Exercise directions
Leaving out all pictures, copy the lines below exactly, from the line with "black semicircle: moved 1 px left, 1 px down" to the last line, both ends included.

Excerpted data
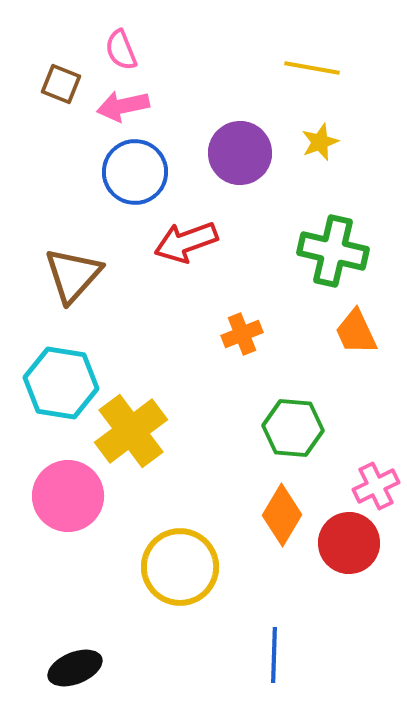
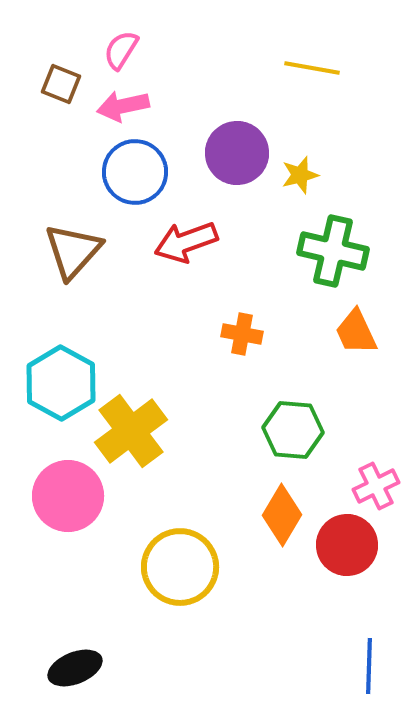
pink semicircle: rotated 54 degrees clockwise
yellow star: moved 20 px left, 33 px down; rotated 6 degrees clockwise
purple circle: moved 3 px left
brown triangle: moved 24 px up
orange cross: rotated 33 degrees clockwise
cyan hexagon: rotated 20 degrees clockwise
green hexagon: moved 2 px down
red circle: moved 2 px left, 2 px down
blue line: moved 95 px right, 11 px down
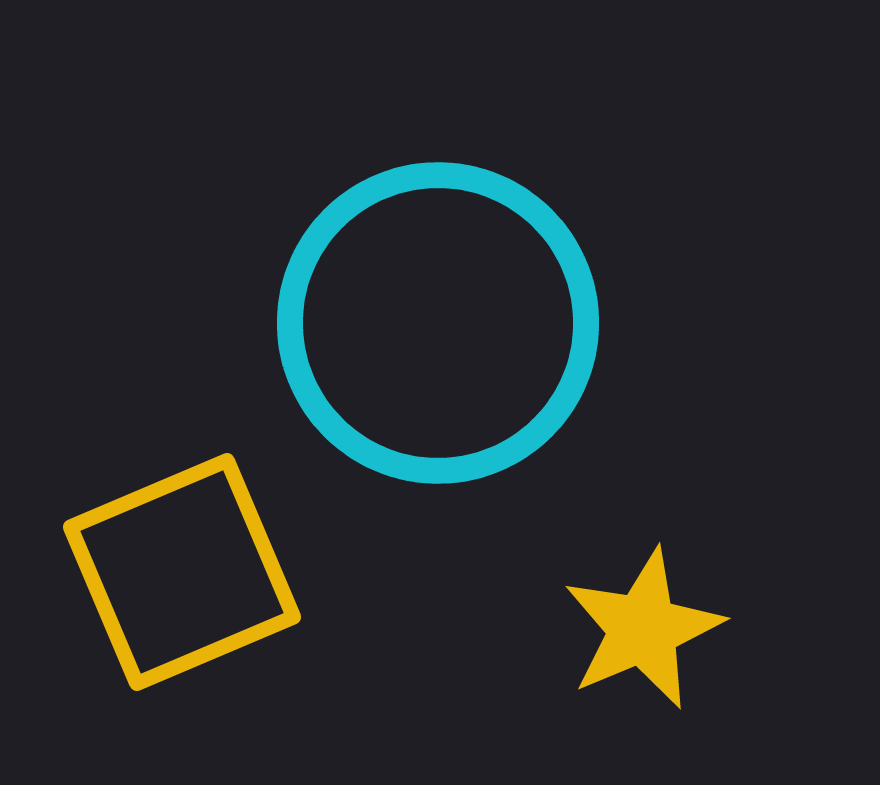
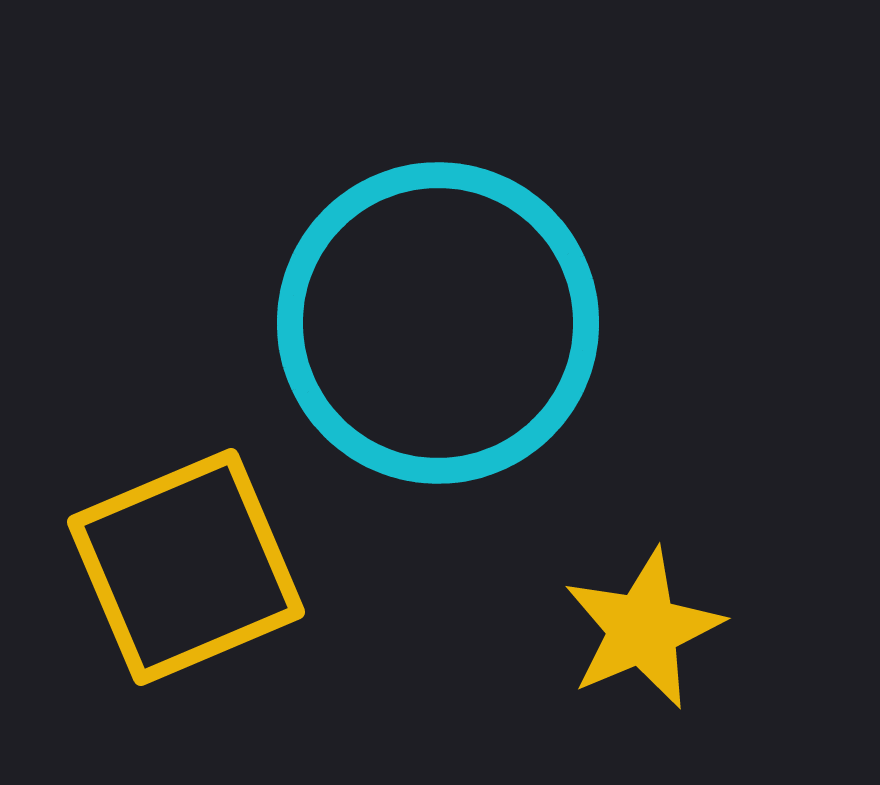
yellow square: moved 4 px right, 5 px up
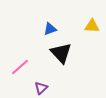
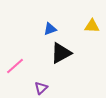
black triangle: rotated 45 degrees clockwise
pink line: moved 5 px left, 1 px up
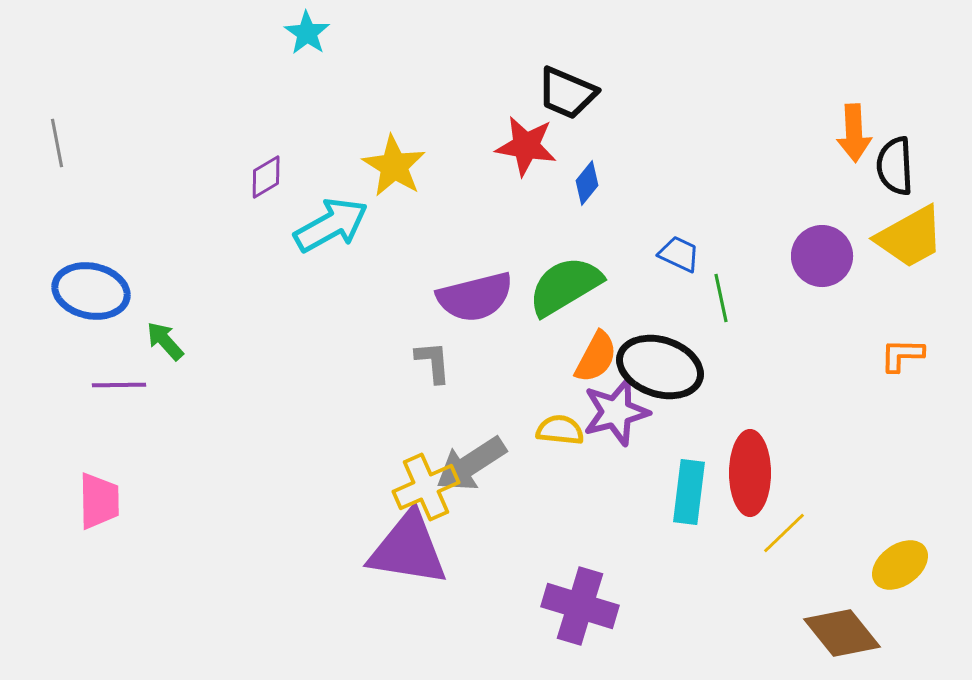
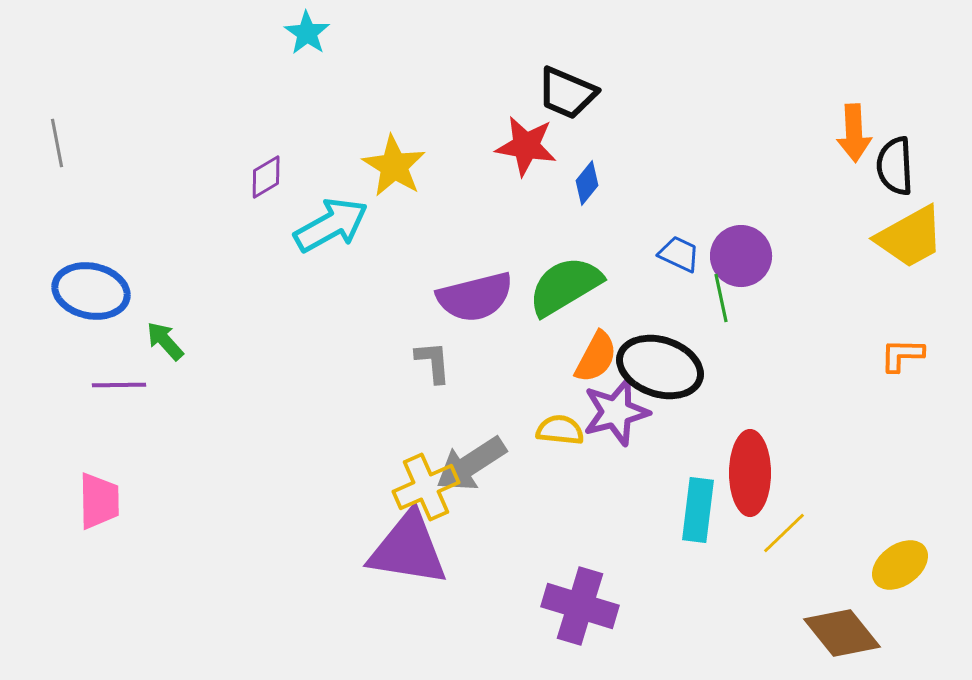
purple circle: moved 81 px left
cyan rectangle: moved 9 px right, 18 px down
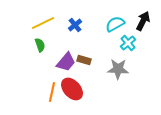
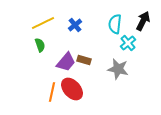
cyan semicircle: rotated 54 degrees counterclockwise
gray star: rotated 10 degrees clockwise
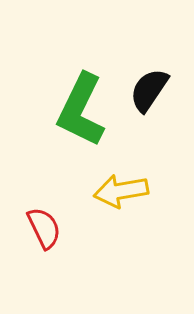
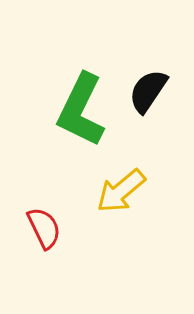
black semicircle: moved 1 px left, 1 px down
yellow arrow: rotated 30 degrees counterclockwise
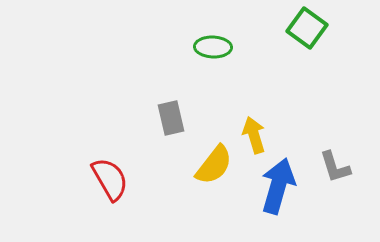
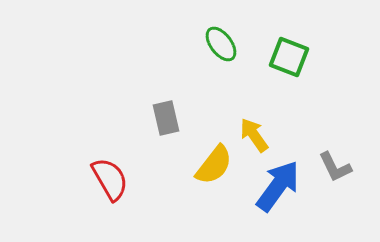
green square: moved 18 px left, 29 px down; rotated 15 degrees counterclockwise
green ellipse: moved 8 px right, 3 px up; rotated 51 degrees clockwise
gray rectangle: moved 5 px left
yellow arrow: rotated 18 degrees counterclockwise
gray L-shape: rotated 9 degrees counterclockwise
blue arrow: rotated 20 degrees clockwise
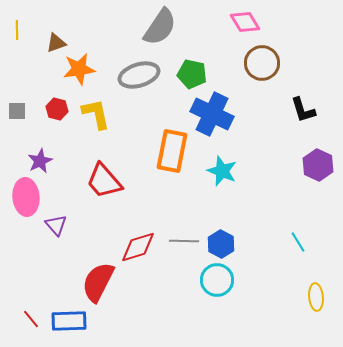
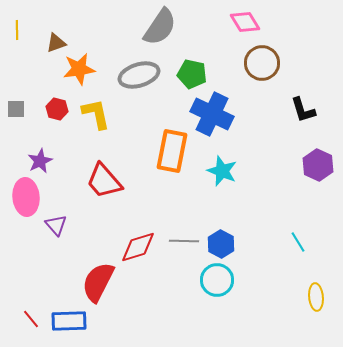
gray square: moved 1 px left, 2 px up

Answer section
black semicircle: moved 1 px left, 1 px down
yellow arrow: rotated 30 degrees counterclockwise
green square: moved 18 px left, 29 px down; rotated 15 degrees counterclockwise
green ellipse: moved 8 px right, 3 px up; rotated 51 degrees clockwise
gray rectangle: moved 5 px left
yellow arrow: rotated 18 degrees counterclockwise
gray L-shape: rotated 9 degrees counterclockwise
blue arrow: rotated 20 degrees clockwise
gray square: moved 1 px left, 2 px up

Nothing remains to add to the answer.